TASK PROMPT: An exact, complete copy of the entries is needed, with the pictures left out.

Start of RECORDS SHOWN

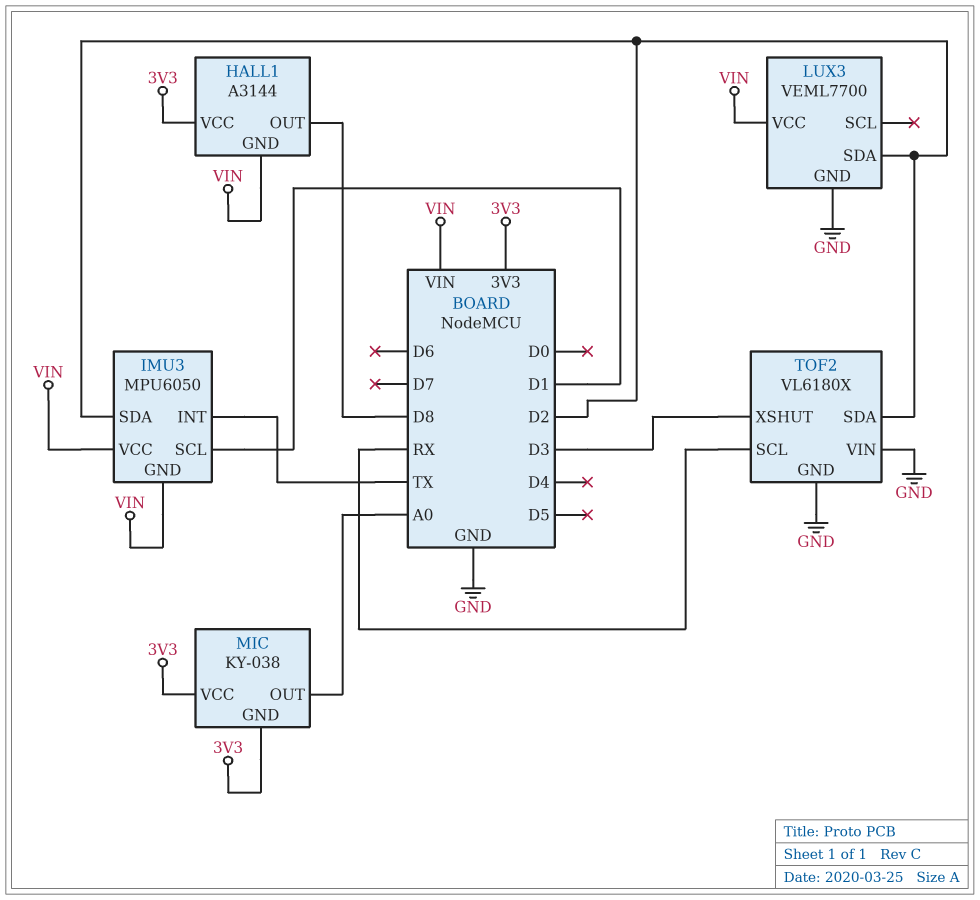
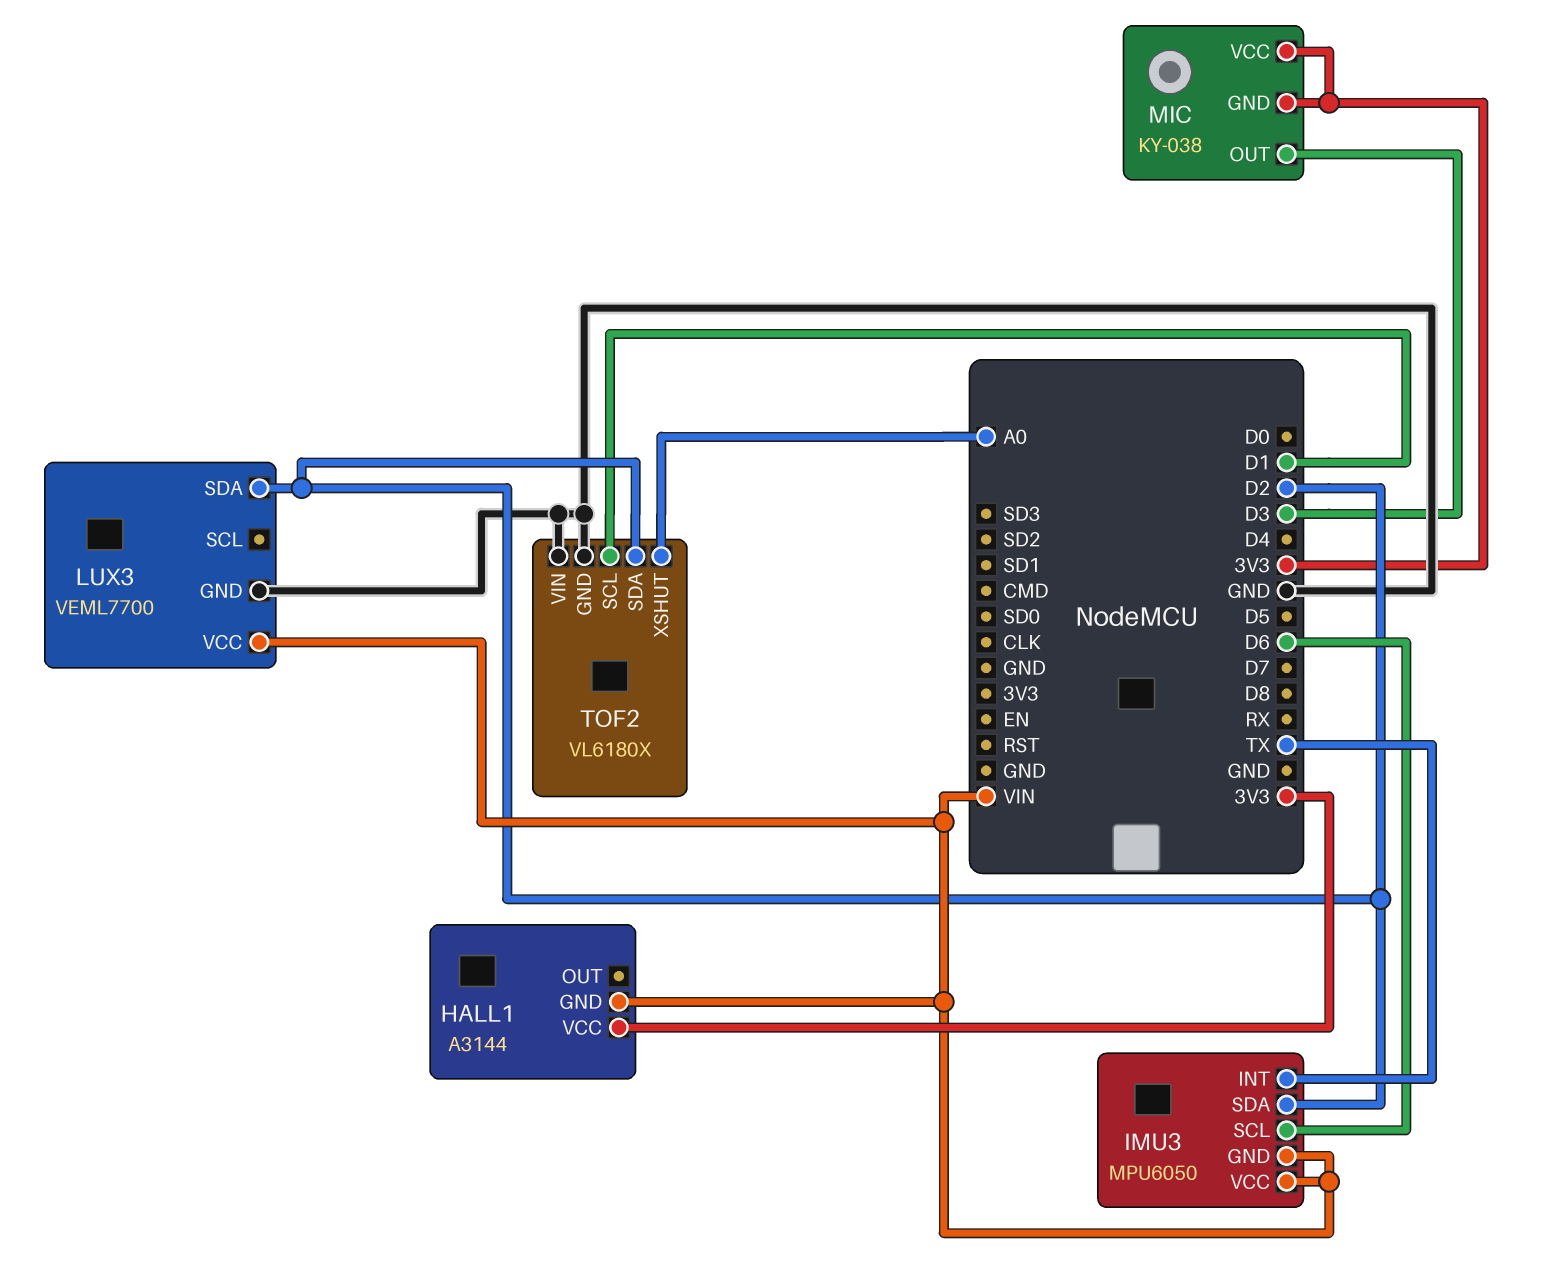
HALL1 pin OUT: D8 -> none
IMU3 pin SCL: D1 -> D6
MIC pin OUT: A0 -> D3
TOF2 pin SCL: RX -> D1
TOF2 pin XSHUT: D3 -> A0

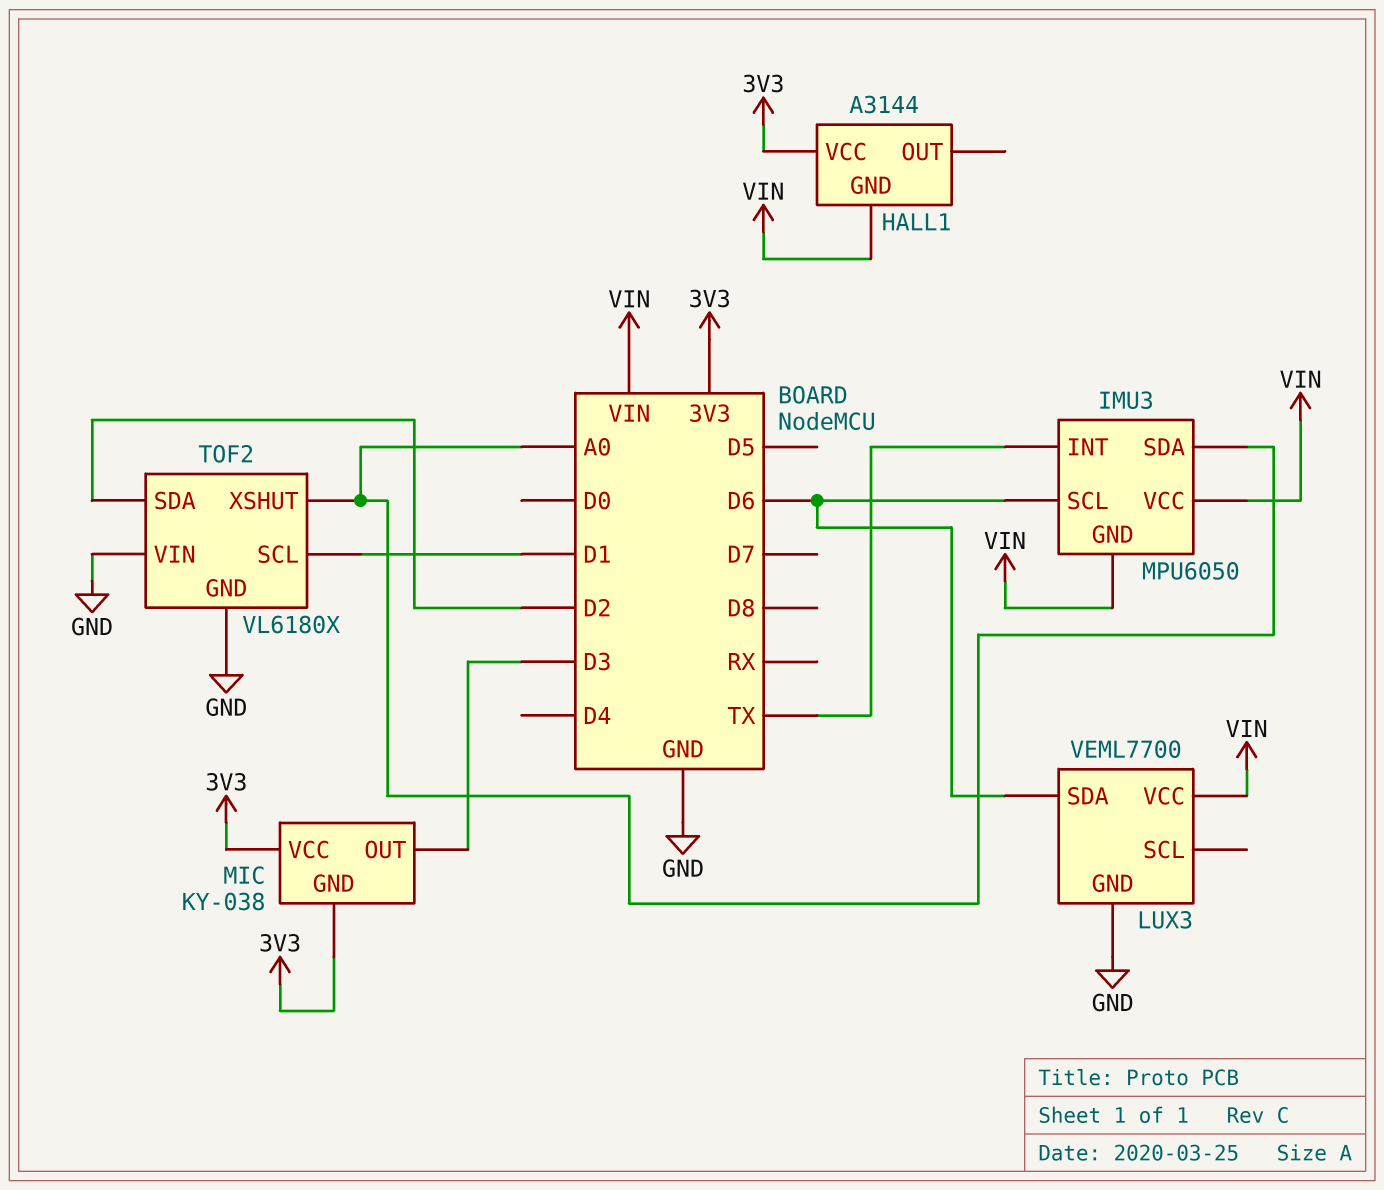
IMU3 pin SDA: D2 -> A0
LUX3 pin SDA: D2 -> D6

End of RECORDS SHOWN

COMPLETED TASK:
HALL1 pin OUT: D8 -> none
IMU3 pin SCL: D1 -> D6
MIC pin OUT: A0 -> D3
TOF2 pin SCL: RX -> D1
TOF2 pin XSHUT: D3 -> A0

IMU3 pin SDA: D2 -> A0
LUX3 pin SDA: D2 -> D6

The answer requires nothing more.